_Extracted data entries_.
[start]
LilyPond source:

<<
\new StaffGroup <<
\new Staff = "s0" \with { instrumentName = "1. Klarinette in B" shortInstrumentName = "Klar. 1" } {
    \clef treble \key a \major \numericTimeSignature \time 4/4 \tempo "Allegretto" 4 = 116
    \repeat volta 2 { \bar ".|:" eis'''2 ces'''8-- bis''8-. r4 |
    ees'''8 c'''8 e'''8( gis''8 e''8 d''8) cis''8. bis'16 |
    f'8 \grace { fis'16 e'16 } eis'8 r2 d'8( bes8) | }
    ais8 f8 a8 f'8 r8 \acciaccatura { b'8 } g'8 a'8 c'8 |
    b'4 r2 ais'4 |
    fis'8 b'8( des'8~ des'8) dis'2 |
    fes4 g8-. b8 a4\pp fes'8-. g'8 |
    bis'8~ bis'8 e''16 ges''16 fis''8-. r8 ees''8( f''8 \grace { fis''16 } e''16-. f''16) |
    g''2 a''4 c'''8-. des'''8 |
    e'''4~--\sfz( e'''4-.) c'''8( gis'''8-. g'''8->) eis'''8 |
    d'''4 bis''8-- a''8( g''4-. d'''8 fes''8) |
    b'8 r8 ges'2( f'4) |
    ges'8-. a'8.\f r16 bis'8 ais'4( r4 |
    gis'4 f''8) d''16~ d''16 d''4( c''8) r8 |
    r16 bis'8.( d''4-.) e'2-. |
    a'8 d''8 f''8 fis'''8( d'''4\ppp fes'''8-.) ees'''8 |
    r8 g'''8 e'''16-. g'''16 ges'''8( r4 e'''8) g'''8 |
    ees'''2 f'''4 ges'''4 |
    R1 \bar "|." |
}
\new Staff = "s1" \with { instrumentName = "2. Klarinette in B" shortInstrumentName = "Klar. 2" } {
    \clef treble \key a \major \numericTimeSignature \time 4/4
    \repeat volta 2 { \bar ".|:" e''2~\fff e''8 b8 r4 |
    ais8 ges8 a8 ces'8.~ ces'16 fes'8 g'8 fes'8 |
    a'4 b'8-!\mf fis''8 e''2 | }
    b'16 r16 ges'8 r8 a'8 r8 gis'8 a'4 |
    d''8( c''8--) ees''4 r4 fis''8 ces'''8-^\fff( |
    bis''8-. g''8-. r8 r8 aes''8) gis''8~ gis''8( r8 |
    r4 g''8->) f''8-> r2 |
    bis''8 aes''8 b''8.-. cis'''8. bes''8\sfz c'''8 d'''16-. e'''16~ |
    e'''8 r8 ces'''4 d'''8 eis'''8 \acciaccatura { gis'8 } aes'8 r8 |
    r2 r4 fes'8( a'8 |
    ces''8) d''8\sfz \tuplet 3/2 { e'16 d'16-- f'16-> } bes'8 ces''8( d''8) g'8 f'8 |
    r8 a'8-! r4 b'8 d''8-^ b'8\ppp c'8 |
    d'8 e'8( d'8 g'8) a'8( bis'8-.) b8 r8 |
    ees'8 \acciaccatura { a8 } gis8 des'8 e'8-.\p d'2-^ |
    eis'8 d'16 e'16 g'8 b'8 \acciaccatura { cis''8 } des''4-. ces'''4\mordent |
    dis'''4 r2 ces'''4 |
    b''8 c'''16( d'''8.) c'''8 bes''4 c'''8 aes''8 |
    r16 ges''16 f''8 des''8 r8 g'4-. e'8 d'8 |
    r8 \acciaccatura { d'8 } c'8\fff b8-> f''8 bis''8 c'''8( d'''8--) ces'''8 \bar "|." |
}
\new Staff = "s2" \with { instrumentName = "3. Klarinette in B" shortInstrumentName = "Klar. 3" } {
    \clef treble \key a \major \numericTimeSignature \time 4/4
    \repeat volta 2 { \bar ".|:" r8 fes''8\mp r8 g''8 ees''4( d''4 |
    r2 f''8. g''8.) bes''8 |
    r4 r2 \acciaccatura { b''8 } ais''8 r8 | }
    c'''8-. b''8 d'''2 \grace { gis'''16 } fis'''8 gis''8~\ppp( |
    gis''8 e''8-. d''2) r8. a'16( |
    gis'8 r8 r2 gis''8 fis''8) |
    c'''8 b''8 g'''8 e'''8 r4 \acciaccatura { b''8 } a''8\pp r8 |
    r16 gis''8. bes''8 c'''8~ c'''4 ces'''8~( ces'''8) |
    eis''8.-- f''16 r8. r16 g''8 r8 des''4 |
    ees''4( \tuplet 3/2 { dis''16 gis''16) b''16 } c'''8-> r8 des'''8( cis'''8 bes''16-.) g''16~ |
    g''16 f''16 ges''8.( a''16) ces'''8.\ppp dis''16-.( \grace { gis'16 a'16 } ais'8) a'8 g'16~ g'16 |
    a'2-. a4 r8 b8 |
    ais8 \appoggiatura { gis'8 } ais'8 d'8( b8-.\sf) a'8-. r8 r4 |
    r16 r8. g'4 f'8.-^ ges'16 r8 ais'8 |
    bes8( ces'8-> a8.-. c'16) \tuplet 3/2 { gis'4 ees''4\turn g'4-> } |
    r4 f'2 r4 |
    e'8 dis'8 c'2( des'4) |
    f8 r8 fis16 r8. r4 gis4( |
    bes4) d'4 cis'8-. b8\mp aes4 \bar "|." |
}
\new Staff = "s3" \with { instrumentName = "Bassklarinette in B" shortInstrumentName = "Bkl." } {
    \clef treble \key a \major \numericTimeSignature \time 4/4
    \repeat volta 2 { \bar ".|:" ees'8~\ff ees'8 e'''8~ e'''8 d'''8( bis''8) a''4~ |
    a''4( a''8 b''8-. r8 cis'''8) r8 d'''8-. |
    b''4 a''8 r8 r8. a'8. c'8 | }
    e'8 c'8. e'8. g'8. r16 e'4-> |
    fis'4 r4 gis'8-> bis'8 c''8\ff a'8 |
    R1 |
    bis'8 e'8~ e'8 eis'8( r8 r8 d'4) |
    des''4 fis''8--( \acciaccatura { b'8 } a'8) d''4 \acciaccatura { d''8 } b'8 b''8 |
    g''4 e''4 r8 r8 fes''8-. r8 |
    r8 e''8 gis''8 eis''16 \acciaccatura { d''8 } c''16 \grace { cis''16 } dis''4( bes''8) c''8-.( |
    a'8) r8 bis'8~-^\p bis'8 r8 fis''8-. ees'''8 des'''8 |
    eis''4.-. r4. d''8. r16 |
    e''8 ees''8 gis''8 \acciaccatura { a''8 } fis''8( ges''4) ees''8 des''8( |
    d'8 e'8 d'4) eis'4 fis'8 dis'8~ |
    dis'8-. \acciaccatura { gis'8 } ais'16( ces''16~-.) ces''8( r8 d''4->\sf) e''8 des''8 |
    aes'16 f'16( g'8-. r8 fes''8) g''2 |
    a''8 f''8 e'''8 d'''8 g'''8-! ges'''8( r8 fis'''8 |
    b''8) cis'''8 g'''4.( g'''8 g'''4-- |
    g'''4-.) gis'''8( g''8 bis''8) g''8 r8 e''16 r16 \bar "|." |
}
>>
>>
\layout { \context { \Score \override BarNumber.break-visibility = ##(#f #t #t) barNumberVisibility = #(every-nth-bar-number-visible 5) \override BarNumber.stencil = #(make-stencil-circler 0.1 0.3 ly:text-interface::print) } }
[end]
Locate every line in the data above that contains the string "tuplet" and copy each of those lines.

    ces''8) d''8\sfz \tuplet 3/2 { e'16 d'16-- f'16-> } bes'8 ces''8( d''8) g'8 f'8 |
    ees''4( \tuplet 3/2 { dis''16 gis''16) b''16 } c'''8-> r8 des'''8( cis'''8 bes''16-.) g''16~ |
    bes8( ces'8-> a8.-. c'16) \tuplet 3/2 { gis'4 ees''4\turn g'4-> } |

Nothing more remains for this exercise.